--- SUPPLIED INFORMATION Enclosed Below ---

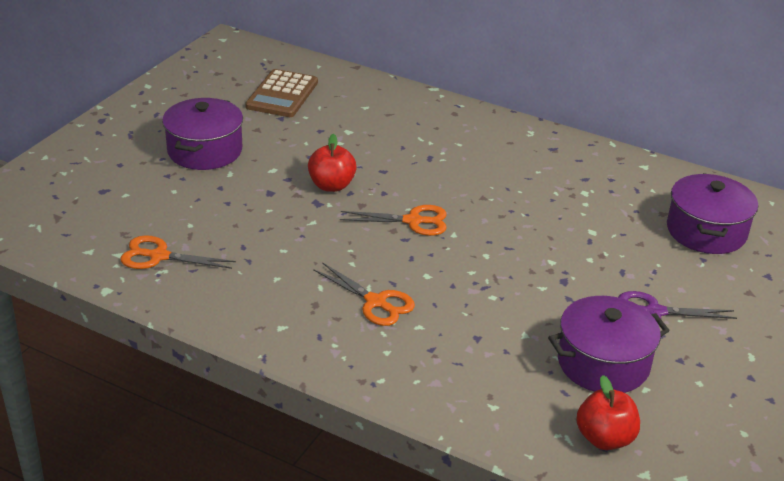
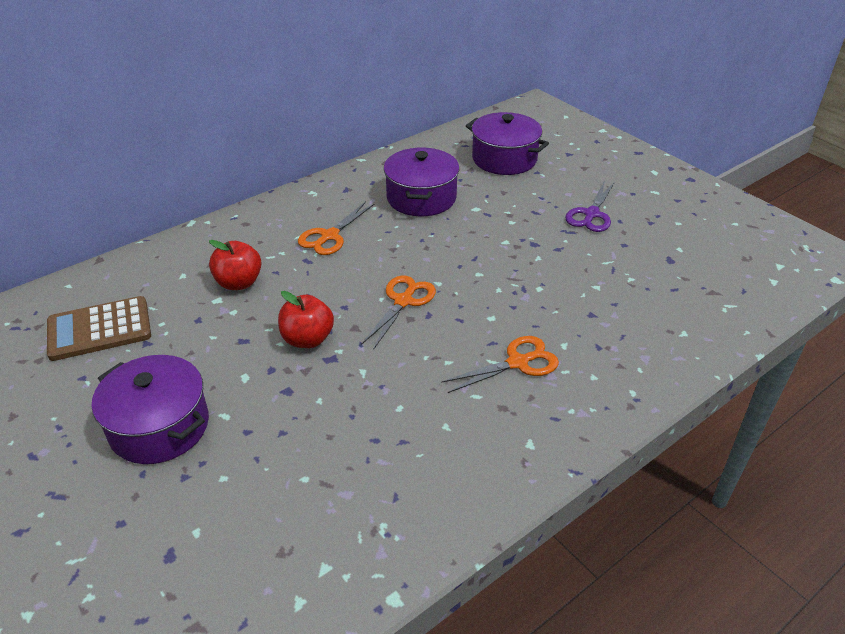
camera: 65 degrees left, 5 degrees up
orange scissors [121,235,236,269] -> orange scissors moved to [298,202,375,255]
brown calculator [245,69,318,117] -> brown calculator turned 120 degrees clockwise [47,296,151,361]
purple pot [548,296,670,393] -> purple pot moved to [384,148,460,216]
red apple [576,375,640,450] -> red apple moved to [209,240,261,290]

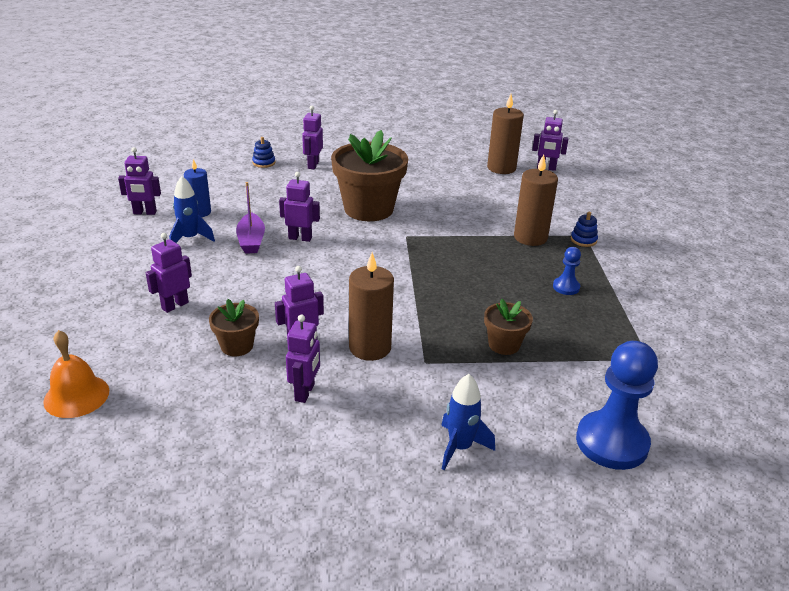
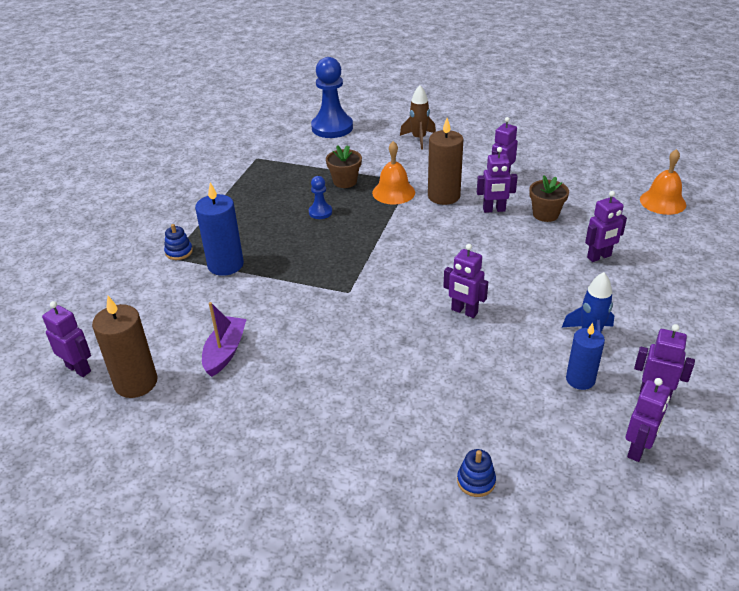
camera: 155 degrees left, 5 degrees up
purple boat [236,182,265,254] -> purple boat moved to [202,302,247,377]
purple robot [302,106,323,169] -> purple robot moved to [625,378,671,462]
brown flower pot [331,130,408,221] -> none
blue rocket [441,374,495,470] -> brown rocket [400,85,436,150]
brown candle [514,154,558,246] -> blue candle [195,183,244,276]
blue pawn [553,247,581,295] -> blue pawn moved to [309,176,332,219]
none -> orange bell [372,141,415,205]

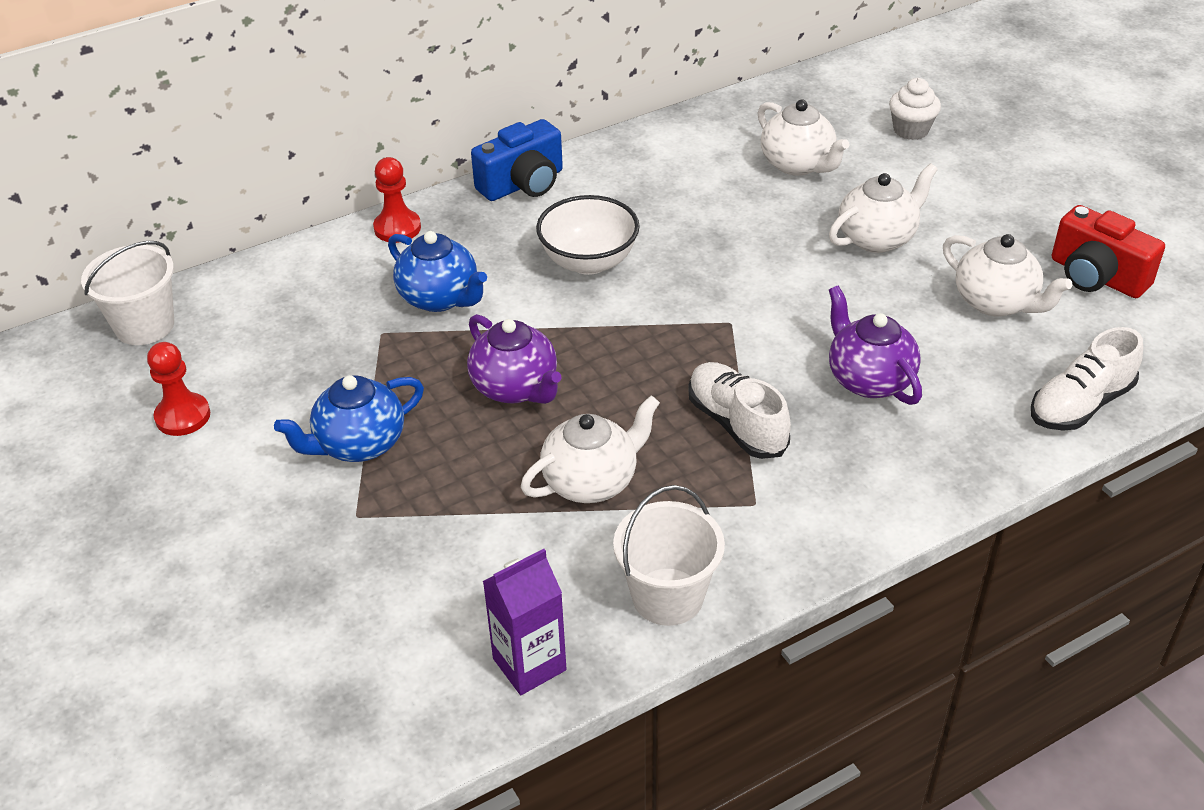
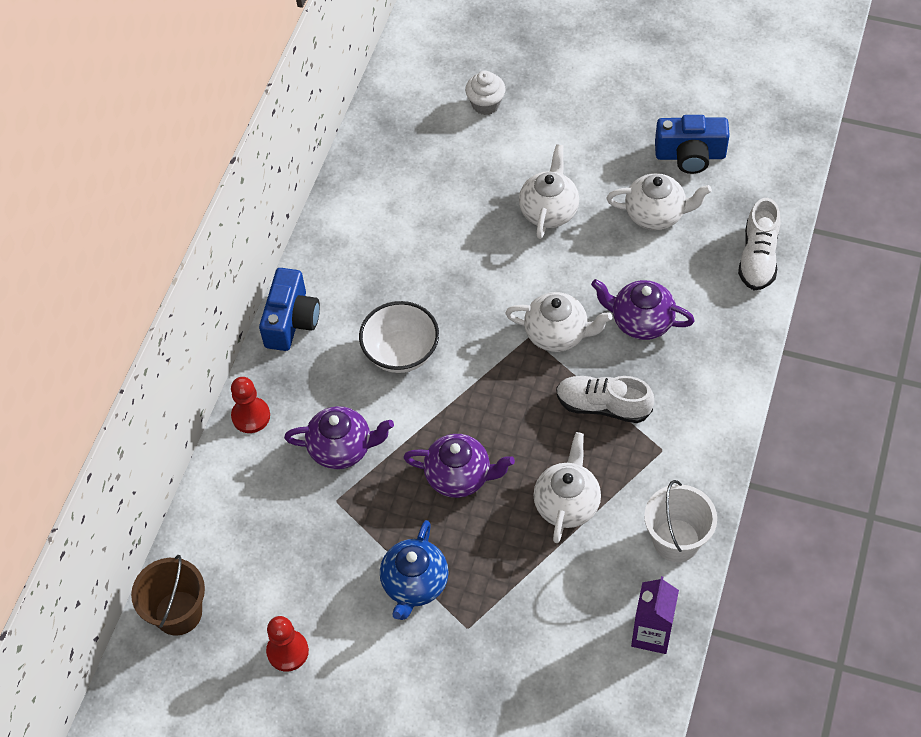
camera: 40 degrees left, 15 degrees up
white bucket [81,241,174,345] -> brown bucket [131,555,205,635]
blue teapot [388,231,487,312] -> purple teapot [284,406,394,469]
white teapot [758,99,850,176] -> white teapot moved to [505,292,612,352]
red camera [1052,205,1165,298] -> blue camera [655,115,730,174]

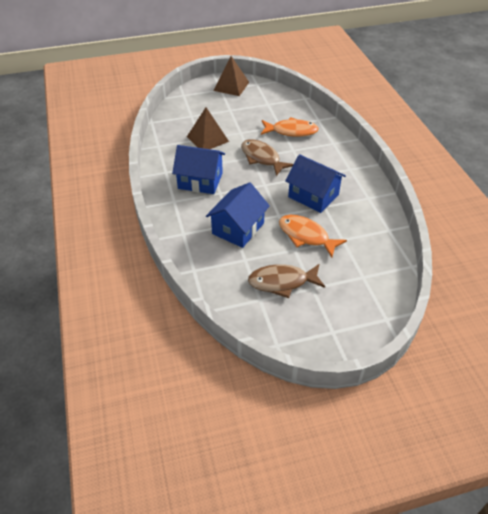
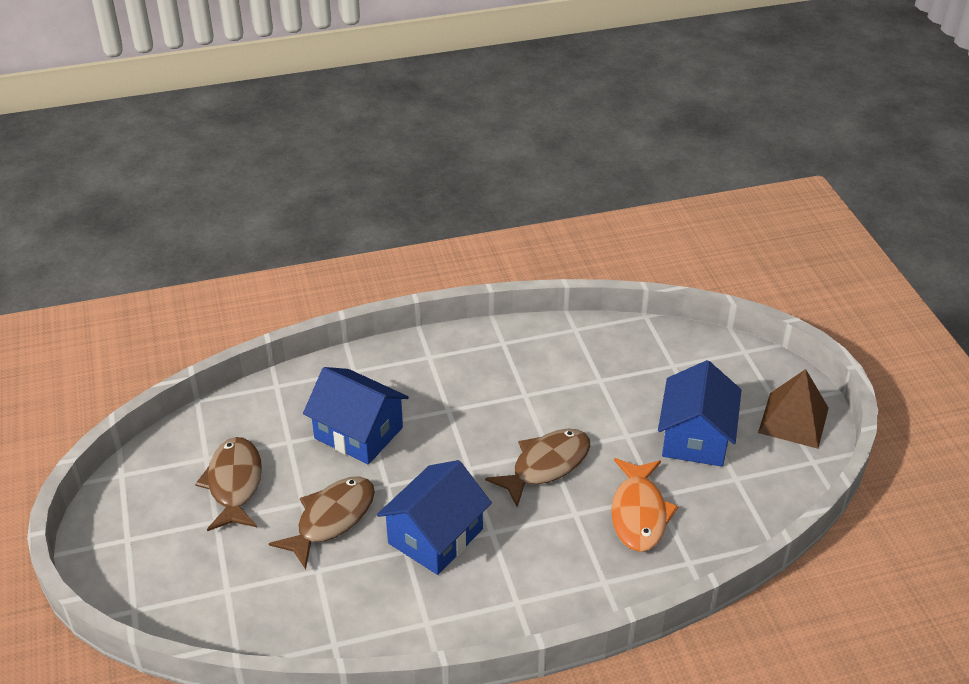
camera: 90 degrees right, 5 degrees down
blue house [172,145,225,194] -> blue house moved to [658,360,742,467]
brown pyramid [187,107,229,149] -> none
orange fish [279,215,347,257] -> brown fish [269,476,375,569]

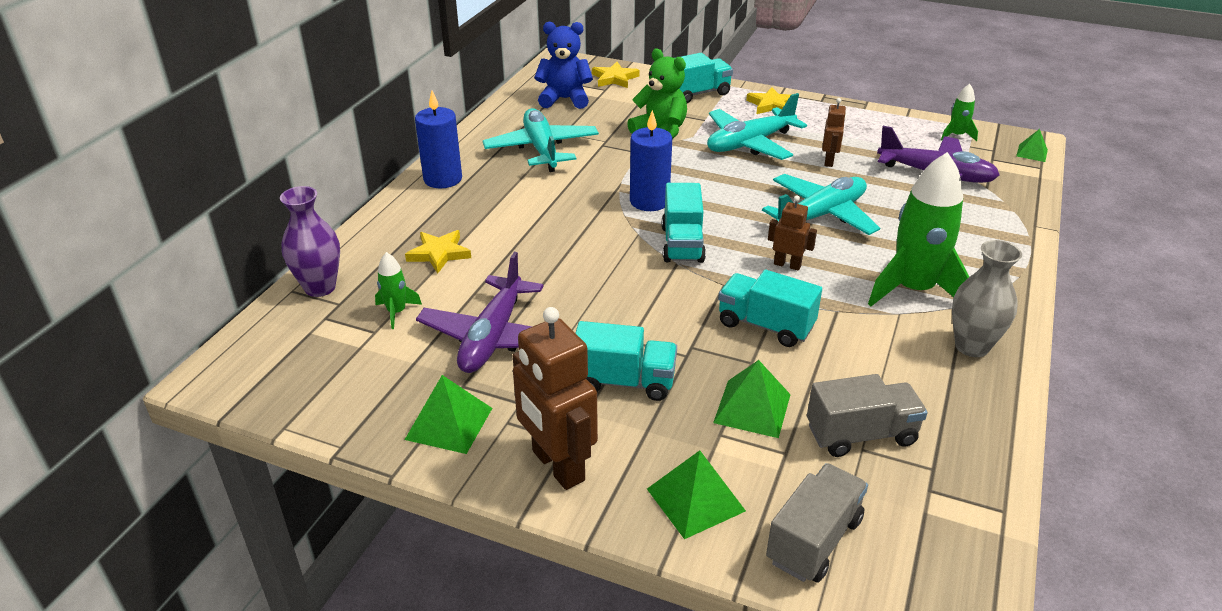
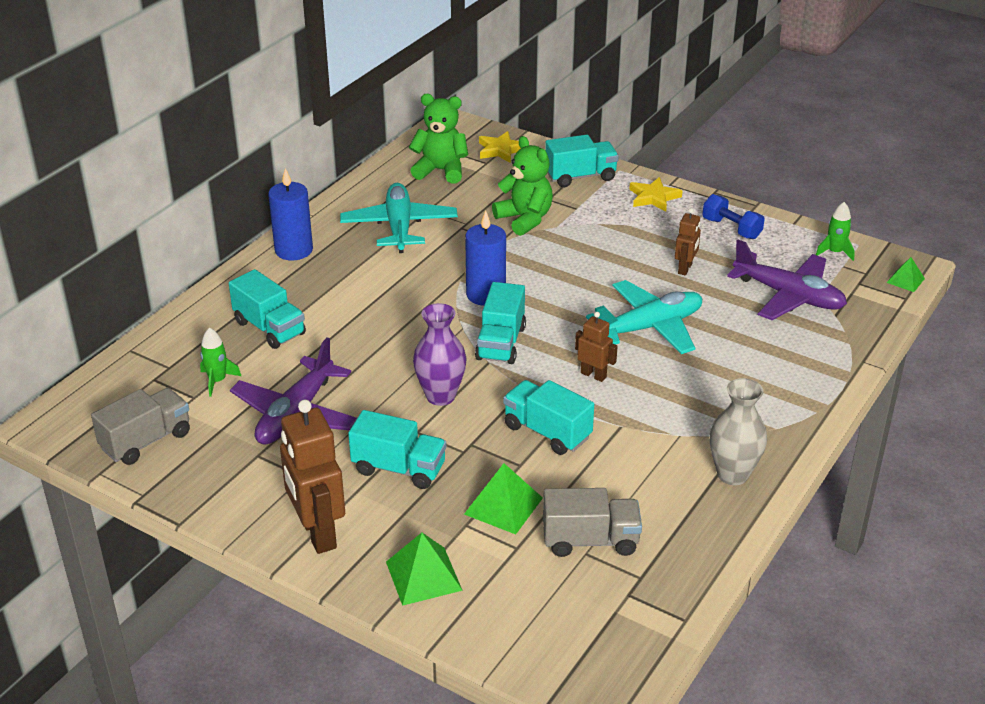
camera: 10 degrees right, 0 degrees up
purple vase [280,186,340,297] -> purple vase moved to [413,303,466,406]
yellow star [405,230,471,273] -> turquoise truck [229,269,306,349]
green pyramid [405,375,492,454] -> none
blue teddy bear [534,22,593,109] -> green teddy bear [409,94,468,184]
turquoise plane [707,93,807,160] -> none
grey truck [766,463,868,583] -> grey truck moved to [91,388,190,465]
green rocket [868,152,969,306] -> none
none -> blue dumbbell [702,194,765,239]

--- End of Enclosed SUPPLIED INFORMATION ---

### WHAT IS REQUIRED
Without the pictures, give back every record precisely as shown.

### EXERCISE RESPONSE
camera: 65 degrees left, 5 degrees up
orange scissors [121,235,236,269] -> orange scissors moved to [298,202,375,255]
brown calculator [245,69,318,117] -> brown calculator turned 120 degrees clockwise [47,296,151,361]
purple pot [548,296,670,393] -> purple pot moved to [384,148,460,216]
red apple [576,375,640,450] -> red apple moved to [209,240,261,290]

camera: 155 degrees left, 5 degrees up
purple boat [236,182,265,254] -> purple boat moved to [202,302,247,377]
purple robot [302,106,323,169] -> purple robot moved to [625,378,671,462]
brown flower pot [331,130,408,221] -> none
blue rocket [441,374,495,470] -> brown rocket [400,85,436,150]
brown candle [514,154,558,246] -> blue candle [195,183,244,276]
blue pawn [553,247,581,295] -> blue pawn moved to [309,176,332,219]
none -> orange bell [372,141,415,205]

camera: 40 degrees left, 15 degrees up
white bucket [81,241,174,345] -> brown bucket [131,555,205,635]
blue teapot [388,231,487,312] -> purple teapot [284,406,394,469]
white teapot [758,99,850,176] -> white teapot moved to [505,292,612,352]
red camera [1052,205,1165,298] -> blue camera [655,115,730,174]

camera: 90 degrees right, 5 degrees down
blue house [172,145,225,194] -> blue house moved to [658,360,742,467]
brown pyramid [187,107,229,149] -> none
orange fish [279,215,347,257] -> brown fish [269,476,375,569]

camera: 10 degrees right, 0 degrees up
purple vase [280,186,340,297] -> purple vase moved to [413,303,466,406]
yellow star [405,230,471,273] -> turquoise truck [229,269,306,349]
green pyramid [405,375,492,454] -> none
blue teddy bear [534,22,593,109] -> green teddy bear [409,94,468,184]
turquoise plane [707,93,807,160] -> none
grey truck [766,463,868,583] -> grey truck moved to [91,388,190,465]
green rocket [868,152,969,306] -> none
none -> blue dumbbell [702,194,765,239]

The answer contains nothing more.